**Dataset entries**
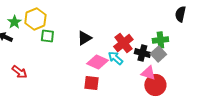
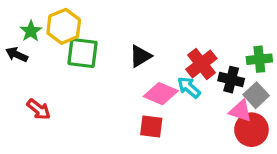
green square: (47, 36) -> (82, 53), size x1.5
gray square: (158, 54) -> (256, 95), moved

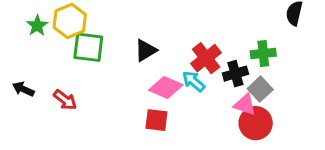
black arrow: (17, 55) -> (23, 89), moved
black cross: (231, 80) -> (235, 74), turned -30
red arrow: (39, 109) -> (65, 100), moved

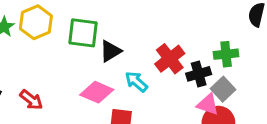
green square: (88, 47) -> (83, 33), moved
cyan arrow: (194, 81) -> (136, 82), moved
pink diamond: (166, 88) -> (97, 92), moved

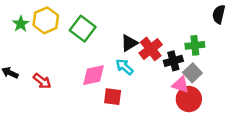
green square: (83, 33) -> (83, 29), turned 30
black triangle: (110, 51) -> (129, 43), moved
pink diamond: (97, 92) -> (93, 75), turned -35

**What you will do**
Output the records exactly, and let none of their pictures appear in the copy.

**Exercise response**
green square: (47, 36) -> (82, 53), size x1.5
gray square: (158, 54) -> (256, 95), moved

black arrow: (17, 55) -> (23, 89), moved
black cross: (231, 80) -> (235, 74), turned -30
red arrow: (39, 109) -> (65, 100), moved

green square: (88, 47) -> (83, 33), moved
cyan arrow: (194, 81) -> (136, 82), moved
pink diamond: (166, 88) -> (97, 92), moved

green square: (83, 33) -> (83, 29), turned 30
black triangle: (110, 51) -> (129, 43), moved
pink diamond: (97, 92) -> (93, 75), turned -35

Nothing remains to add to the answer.